• _Listed entries_
>>>

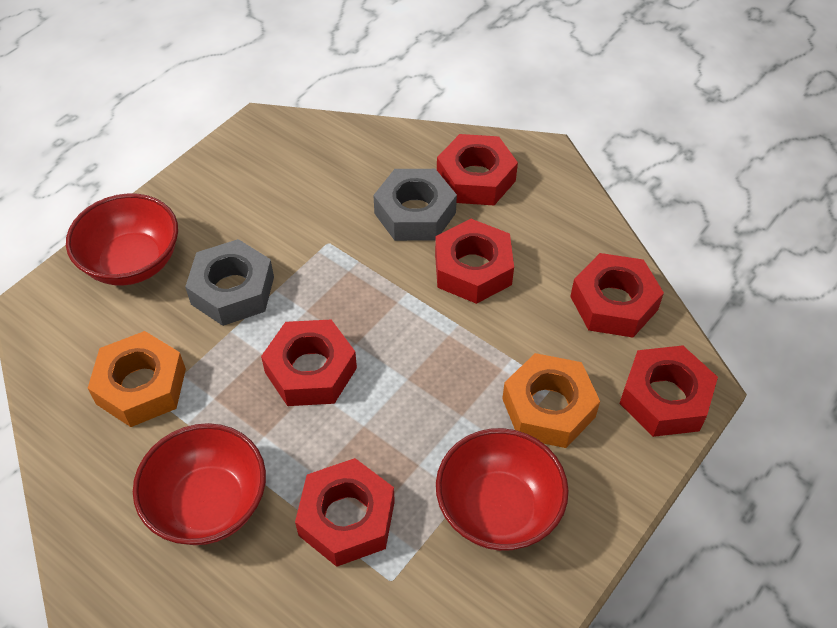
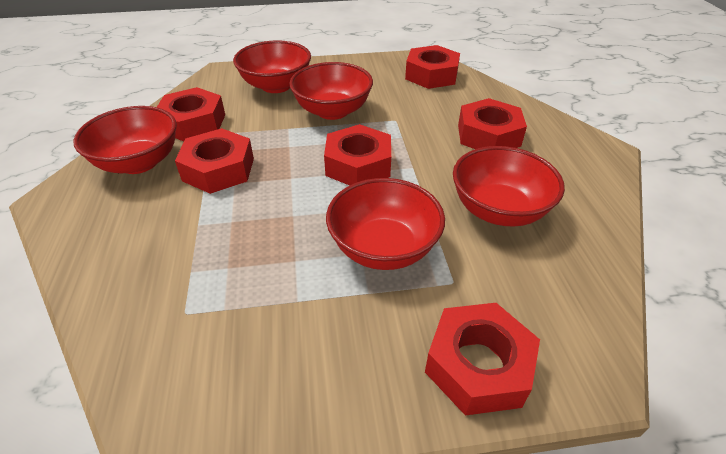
grey nut: 2 -> 0
orange nut: 2 -> 0
red bowl: 3 -> 5

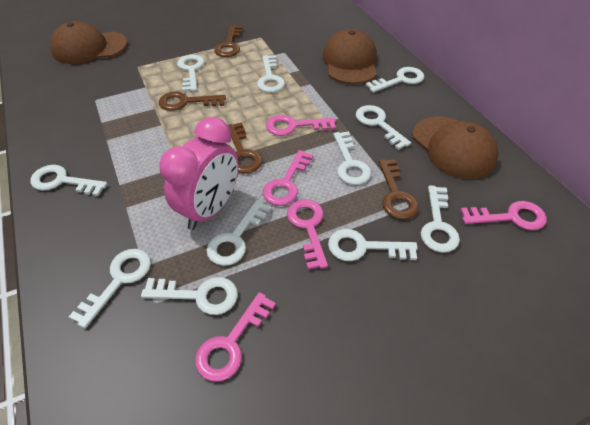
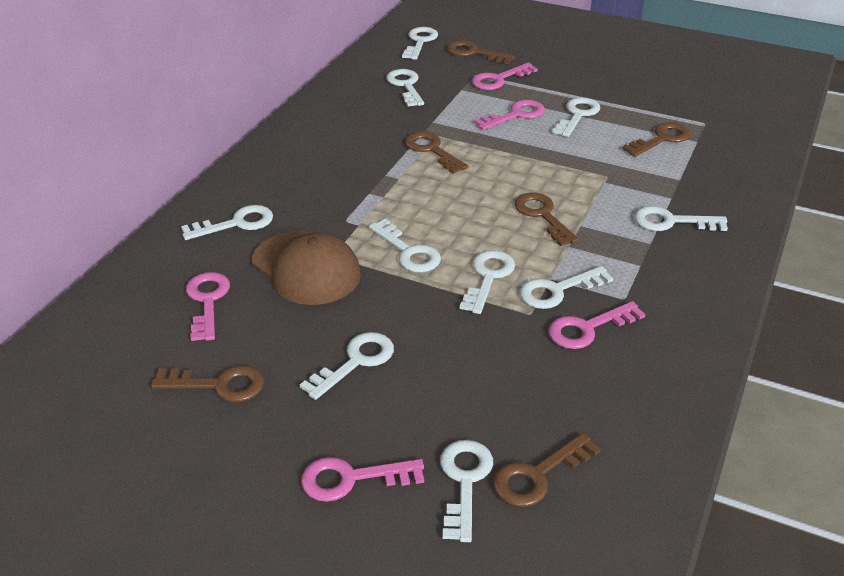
brown cap: 3 -> 1
brown key: 4 -> 6
pink clock: 1 -> 0
white key: 11 -> 10

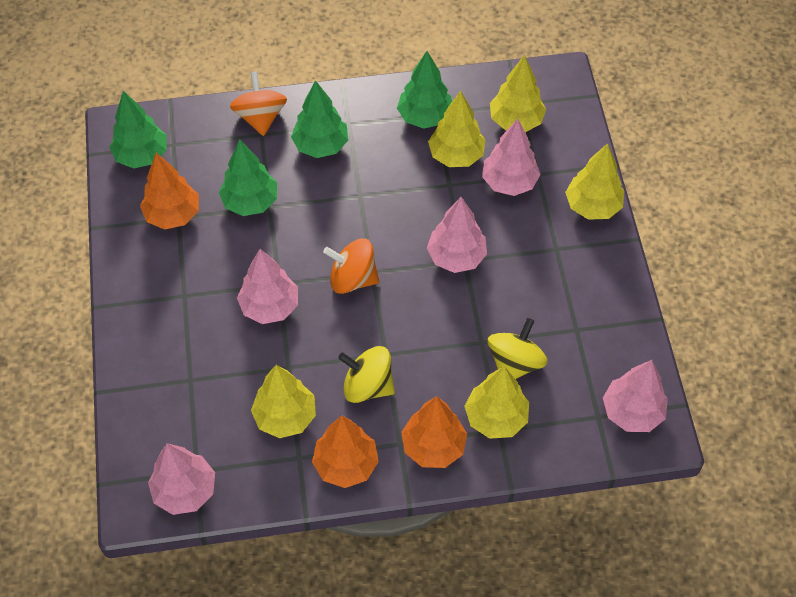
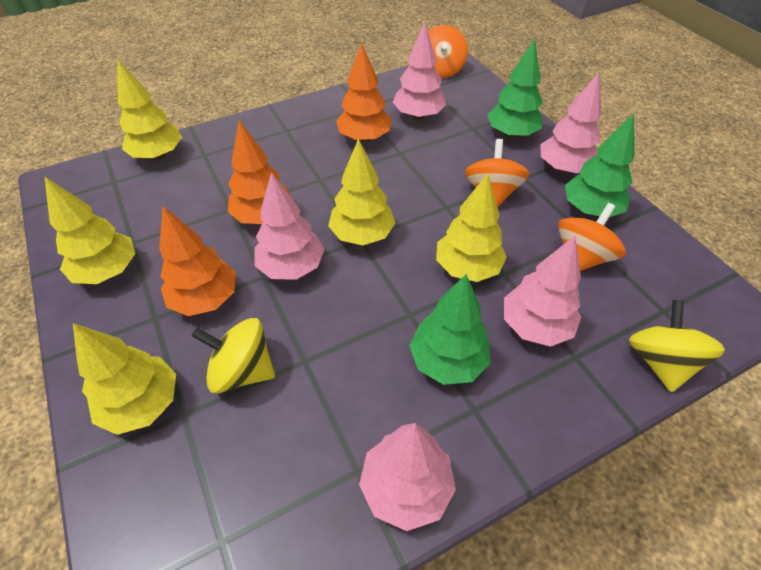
green tree: 4 -> 3
orange spinning top: 2 -> 3

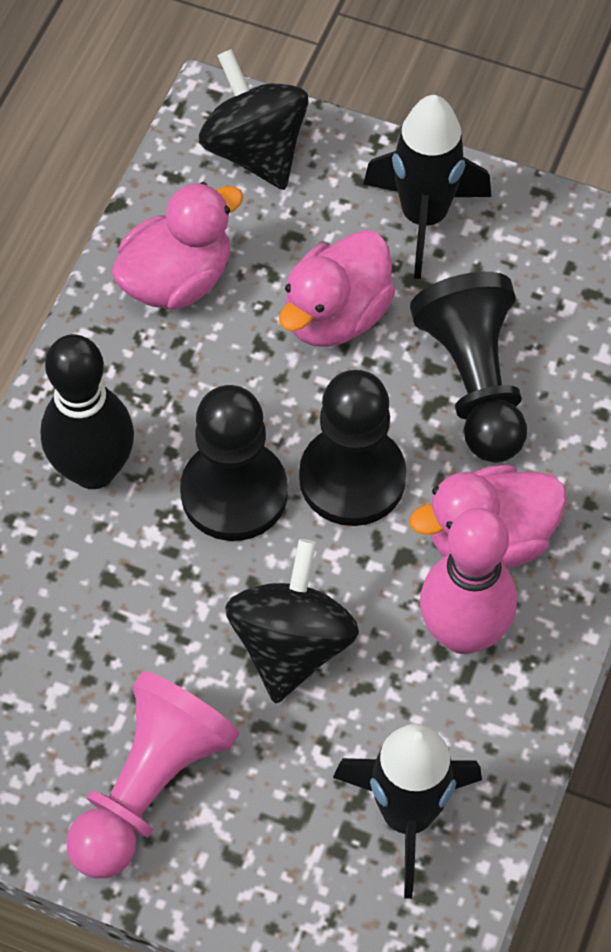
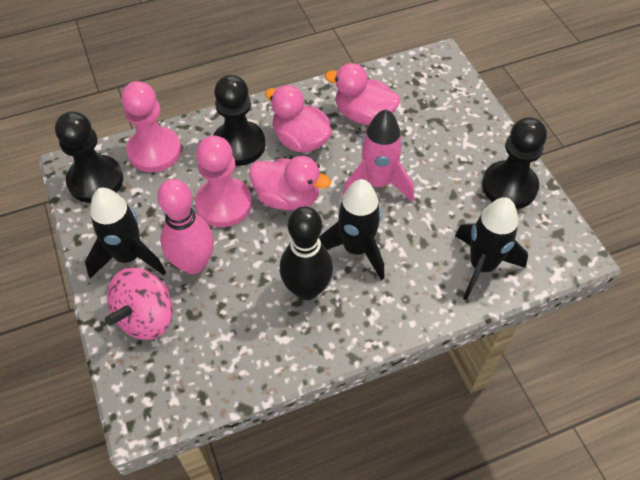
black rocket: 2 -> 3
black spinning top: 2 -> 0
pink pawn: 1 -> 2
pink rocket: 0 -> 1
pink spinning top: 0 -> 1

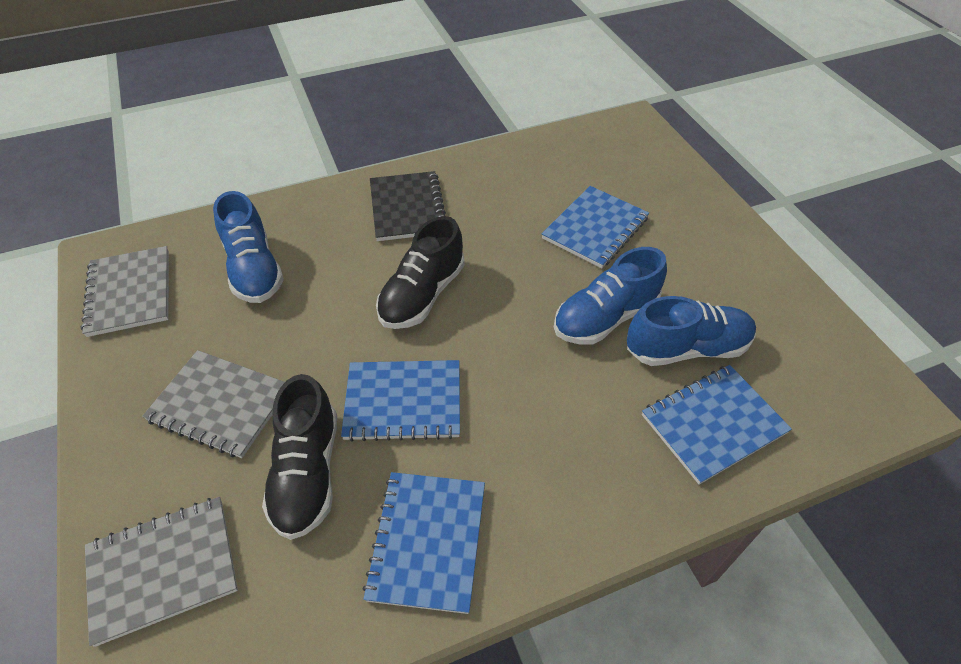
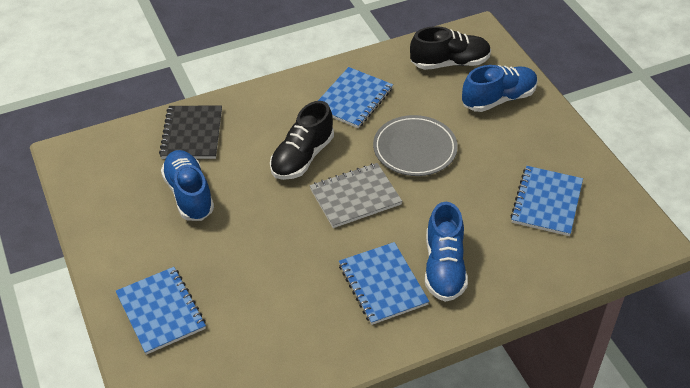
grey notebook: 3 -> 1
grey plate: 0 -> 1

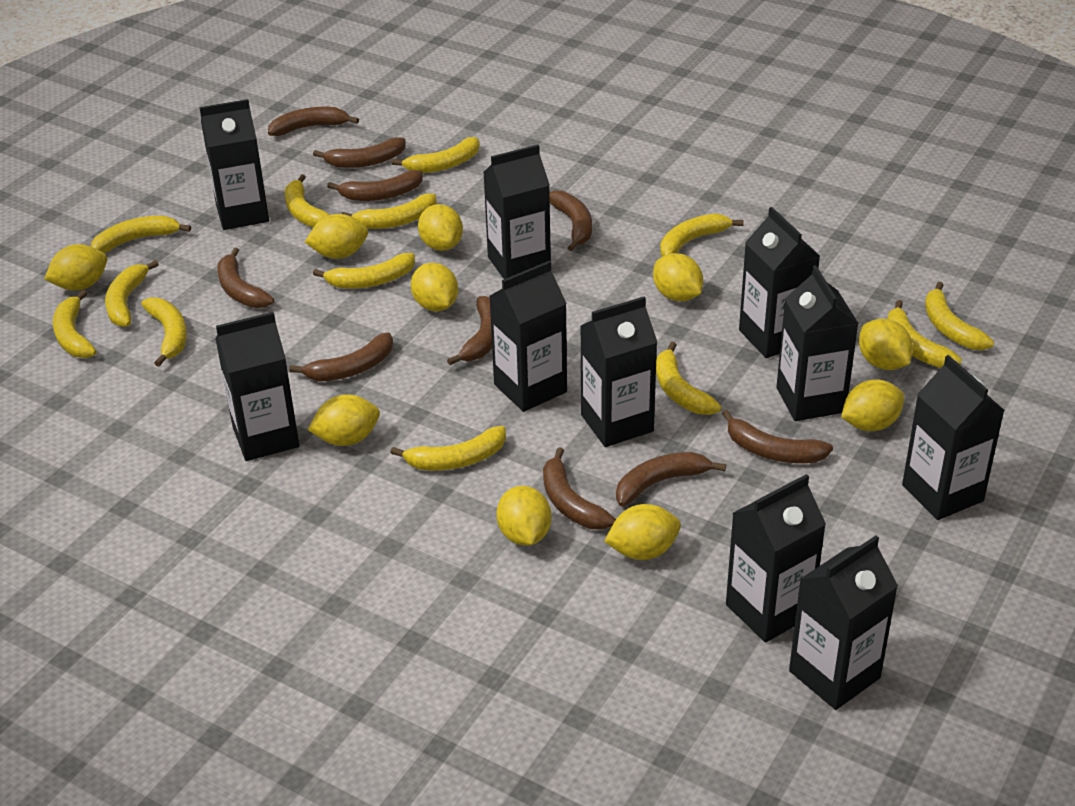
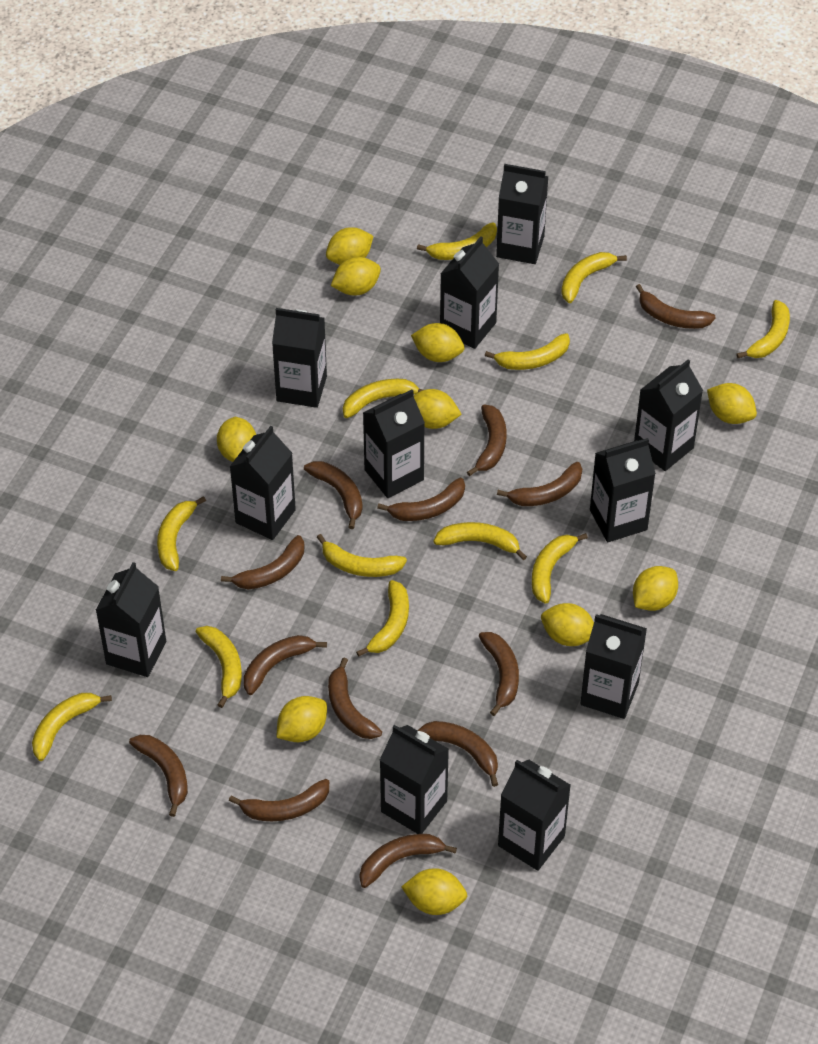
black carton: 10 -> 11
brown banana: 10 -> 13
yellow banana: 13 -> 12

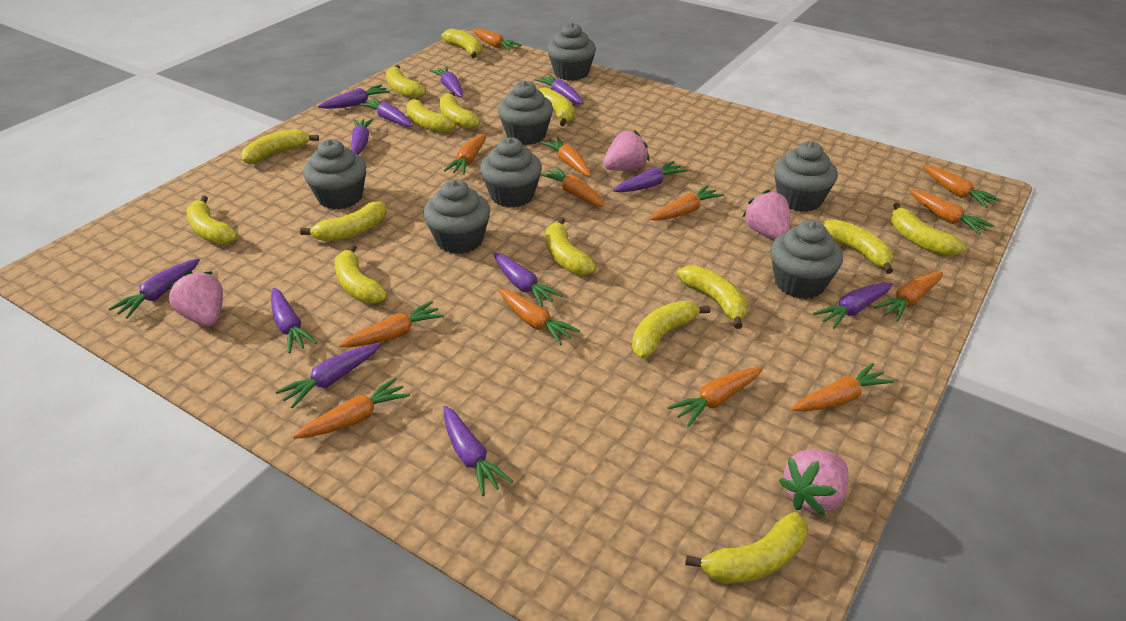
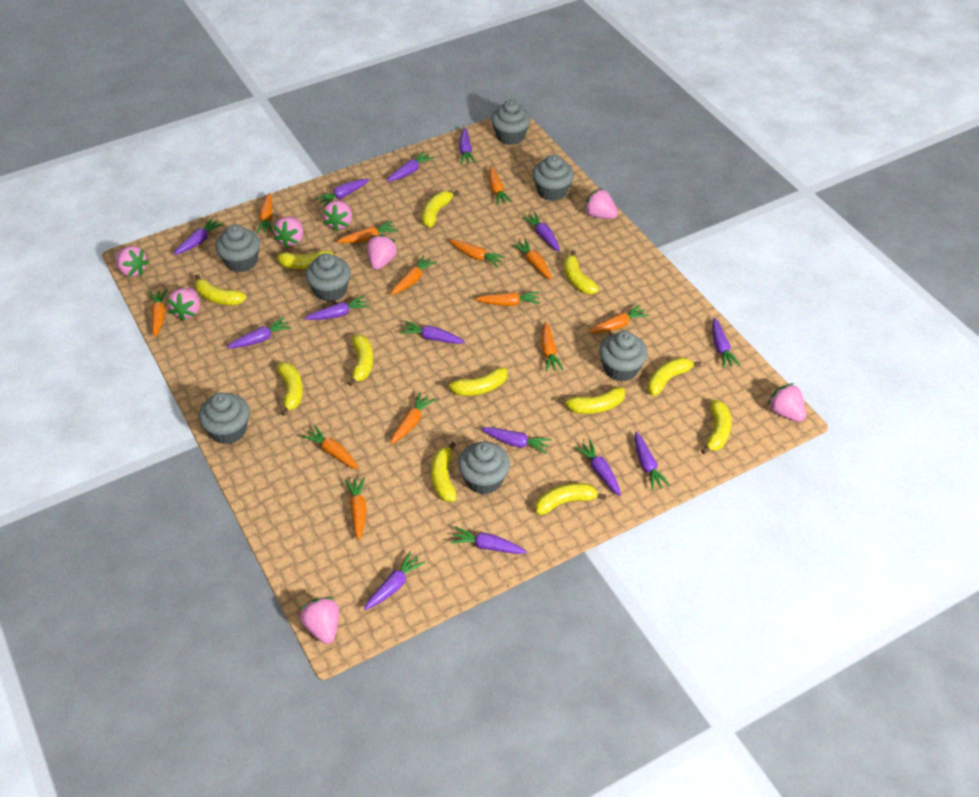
pink strawberry: 4 -> 8
purple carrot: 12 -> 14
yellow banana: 15 -> 12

<<<

• _Task requirements_
Output all of the data above exactly; no pictures should appear.

• _Reply to the exercise_
grey nut: 2 -> 0
orange nut: 2 -> 0
red bowl: 3 -> 5

brown cap: 3 -> 1
brown key: 4 -> 6
pink clock: 1 -> 0
white key: 11 -> 10

green tree: 4 -> 3
orange spinning top: 2 -> 3

black rocket: 2 -> 3
black spinning top: 2 -> 0
pink pawn: 1 -> 2
pink rocket: 0 -> 1
pink spinning top: 0 -> 1

grey notebook: 3 -> 1
grey plate: 0 -> 1

black carton: 10 -> 11
brown banana: 10 -> 13
yellow banana: 13 -> 12

pink strawberry: 4 -> 8
purple carrot: 12 -> 14
yellow banana: 15 -> 12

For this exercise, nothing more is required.